Your task.
Transcribe the entries exactly as they stand below, passing over any picture.

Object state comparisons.

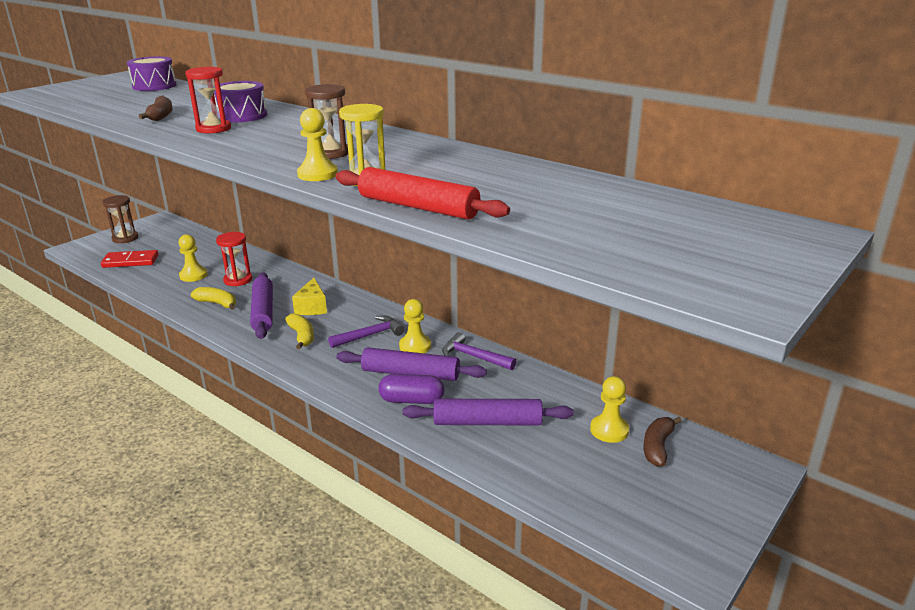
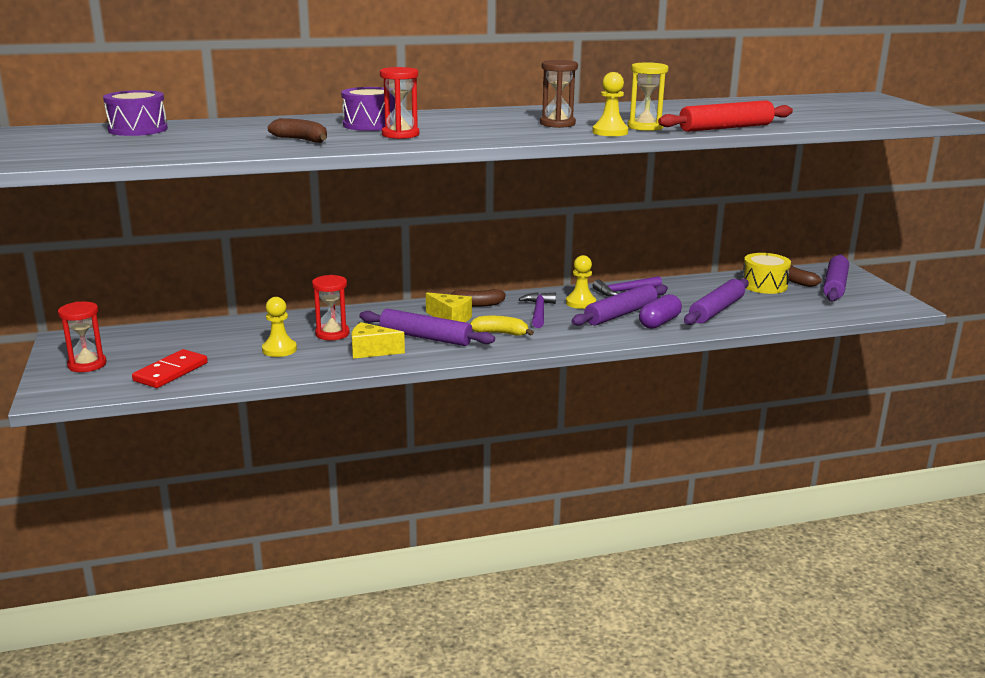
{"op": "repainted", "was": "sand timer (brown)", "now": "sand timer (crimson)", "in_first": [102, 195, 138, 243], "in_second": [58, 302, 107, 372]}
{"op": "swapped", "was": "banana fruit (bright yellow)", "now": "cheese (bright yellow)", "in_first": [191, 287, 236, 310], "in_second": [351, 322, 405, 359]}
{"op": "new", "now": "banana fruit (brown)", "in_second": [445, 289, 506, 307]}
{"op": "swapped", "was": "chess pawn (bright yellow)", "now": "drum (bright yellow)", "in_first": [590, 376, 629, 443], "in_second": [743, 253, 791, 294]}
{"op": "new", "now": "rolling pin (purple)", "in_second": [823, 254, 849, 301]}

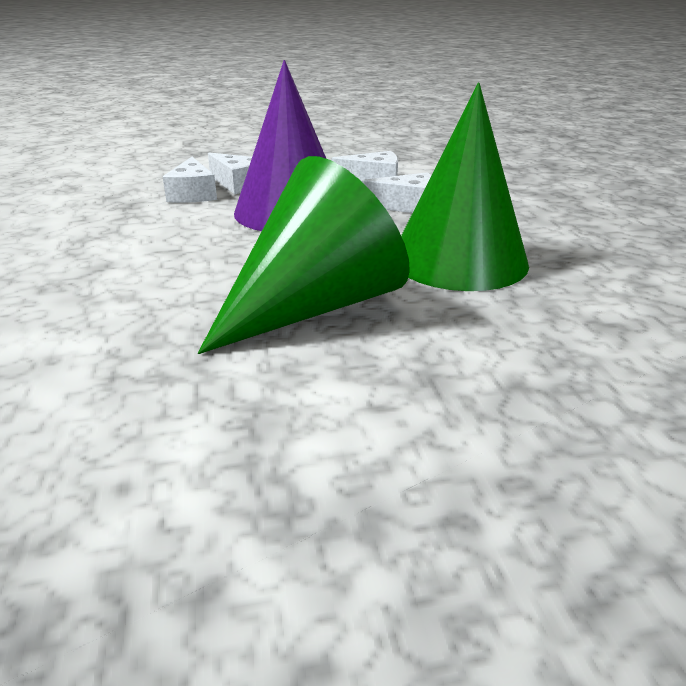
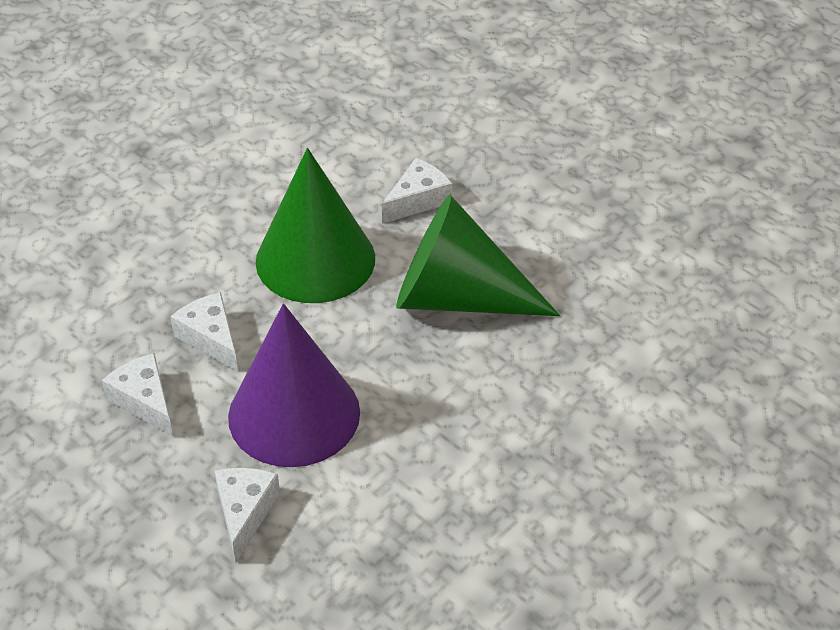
{"op": "shifted", "was": "cheese (pure white)", "in_first": [163, 157, 217, 203], "in_second": [382, 158, 452, 224]}

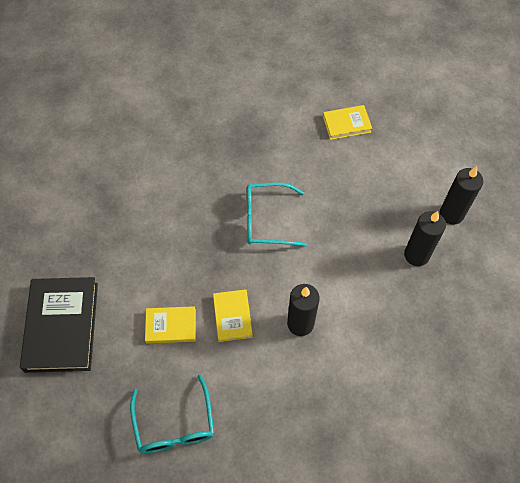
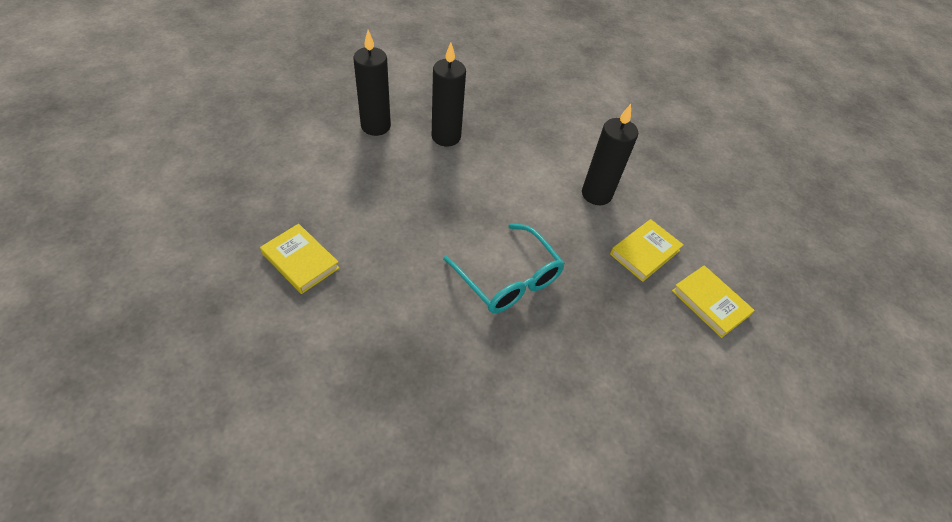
{"op": "gone", "was": "hardcover (ebony)", "in_first": [20, 277, 98, 373]}
{"op": "gone", "was": "eyeglasses (teal)", "in_first": [130, 375, 214, 454]}

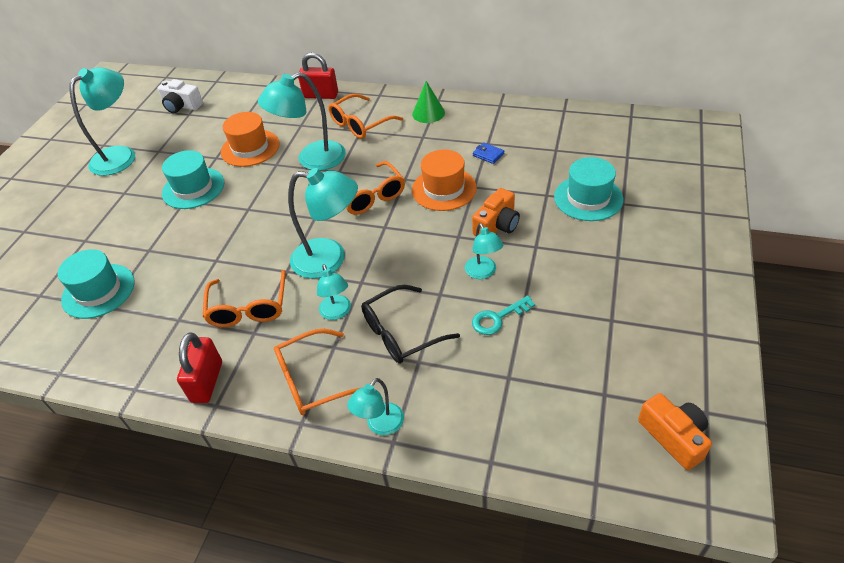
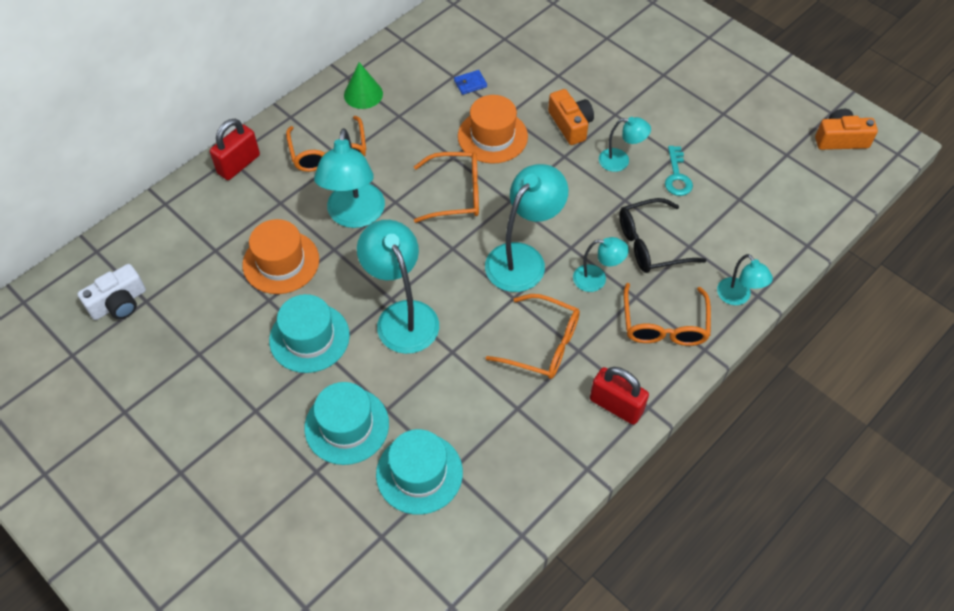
{"op": "shifted", "was": "hat (teal)", "in_first": [554, 157, 623, 221], "in_second": [304, 382, 389, 465]}
{"op": "shifted", "was": "desk lamp (teal)", "in_first": [70, 67, 135, 176], "in_second": [357, 220, 439, 354]}
{"op": "rotated", "was": "eyeglasses (ebony)", "in_first": [361, 285, 460, 364], "in_second": [619, 198, 706, 273], "clockwise": 75}

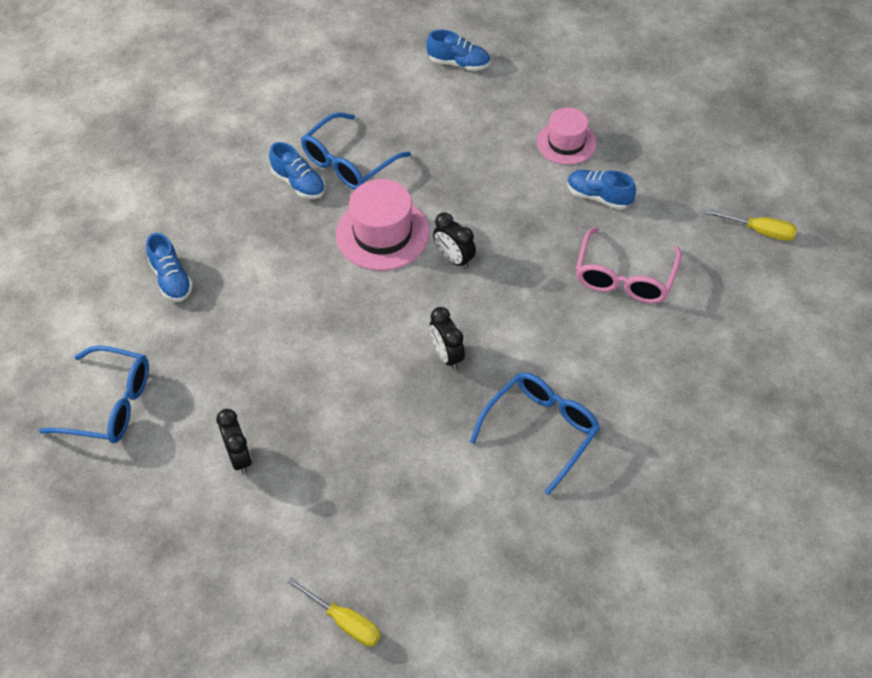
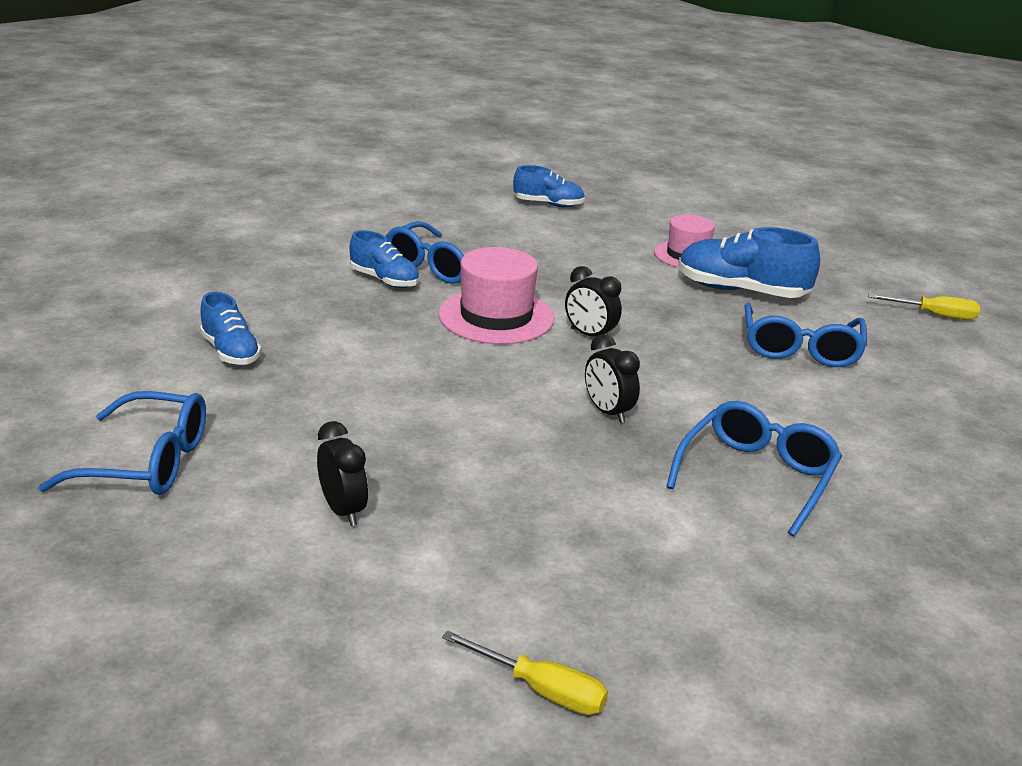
{"op": "scaled", "was": "sneaker (cobalt)", "in_first": [567, 170, 636, 210], "in_second": [678, 227, 820, 298], "ratio": 1.63}
{"op": "repainted", "was": "eyeglasses (rose-pink)", "now": "eyeglasses (cobalt)", "in_first": [576, 227, 682, 303], "in_second": [745, 303, 867, 367]}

Result.
{"op": "repainted", "was": "sand timer (brown)", "now": "sand timer (crimson)", "in_first": [102, 195, 138, 243], "in_second": [58, 302, 107, 372]}
{"op": "swapped", "was": "banana fruit (bright yellow)", "now": "cheese (bright yellow)", "in_first": [191, 287, 236, 310], "in_second": [351, 322, 405, 359]}
{"op": "new", "now": "banana fruit (brown)", "in_second": [445, 289, 506, 307]}
{"op": "swapped", "was": "chess pawn (bright yellow)", "now": "drum (bright yellow)", "in_first": [590, 376, 629, 443], "in_second": [743, 253, 791, 294]}
{"op": "new", "now": "rolling pin (purple)", "in_second": [823, 254, 849, 301]}

{"op": "shifted", "was": "cheese (pure white)", "in_first": [163, 157, 217, 203], "in_second": [382, 158, 452, 224]}

{"op": "gone", "was": "hardcover (ebony)", "in_first": [20, 277, 98, 373]}
{"op": "gone", "was": "eyeglasses (teal)", "in_first": [130, 375, 214, 454]}

{"op": "shifted", "was": "hat (teal)", "in_first": [554, 157, 623, 221], "in_second": [304, 382, 389, 465]}
{"op": "shifted", "was": "desk lamp (teal)", "in_first": [70, 67, 135, 176], "in_second": [357, 220, 439, 354]}
{"op": "rotated", "was": "eyeglasses (ebony)", "in_first": [361, 285, 460, 364], "in_second": [619, 198, 706, 273], "clockwise": 75}

{"op": "scaled", "was": "sneaker (cobalt)", "in_first": [567, 170, 636, 210], "in_second": [678, 227, 820, 298], "ratio": 1.63}
{"op": "repainted", "was": "eyeglasses (rose-pink)", "now": "eyeglasses (cobalt)", "in_first": [576, 227, 682, 303], "in_second": [745, 303, 867, 367]}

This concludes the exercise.